*Problem description*: When you reach the line containing "blue shoe: 3 -> 2" in the data below, reproduce it and every line that follows, exactly and without additions.

[Object tracking records]
== Segment start ==

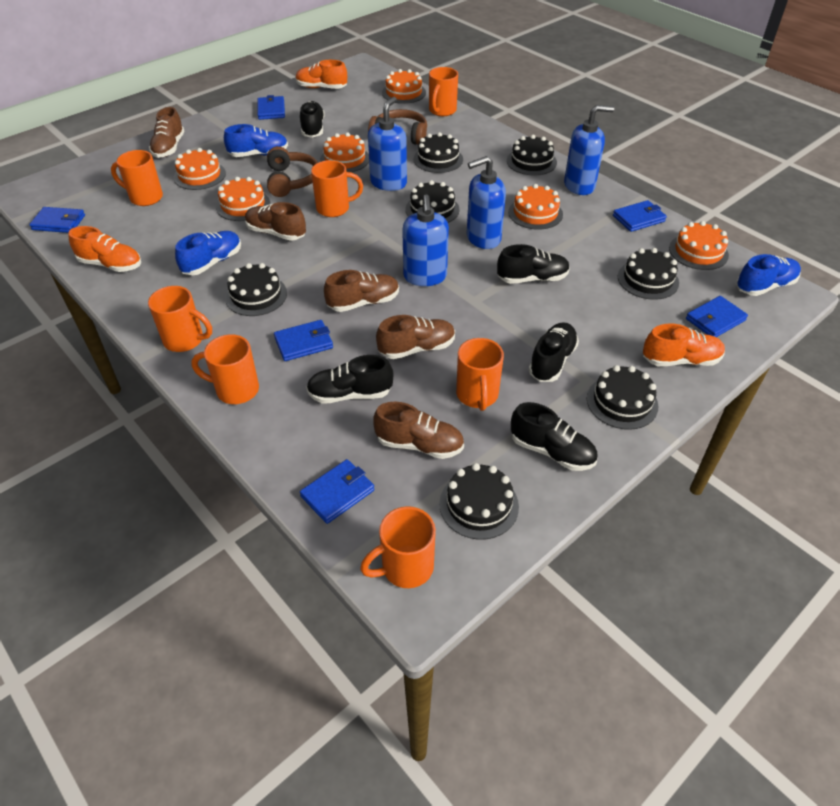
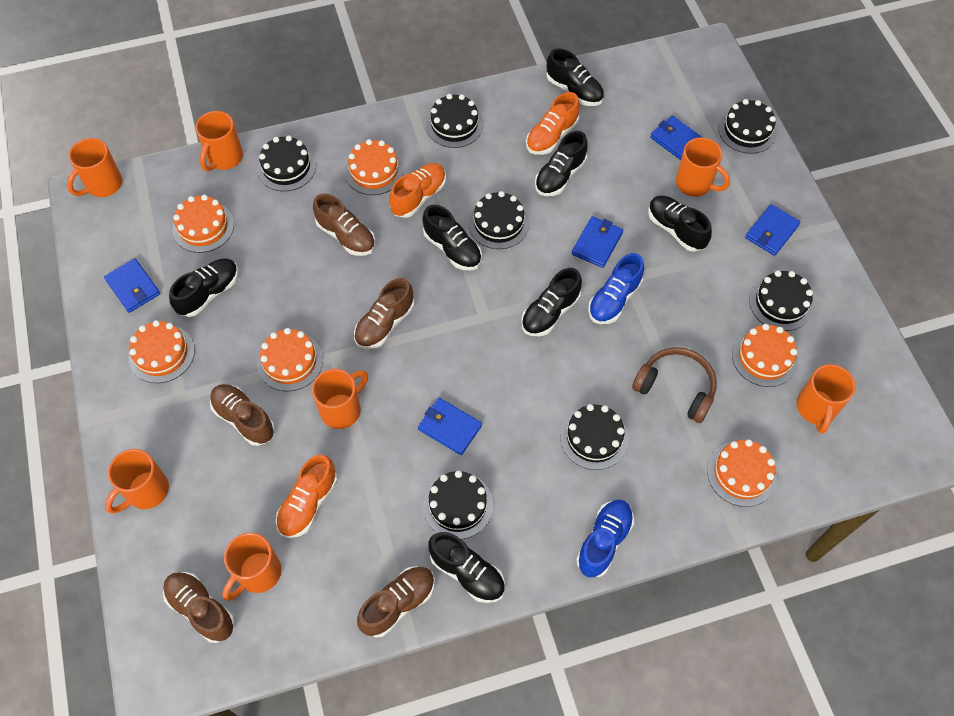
black shoe: 5 -> 7
blue shoe: 3 -> 2
blue soap dispenser: 4 -> 0
blue wallet: 6 -> 5
brown headphones: 2 -> 1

== Segment end ==

*Response to this task*:
blue shoe: 3 -> 2
blue soap dispenser: 4 -> 0
blue wallet: 6 -> 5
brown headphones: 2 -> 1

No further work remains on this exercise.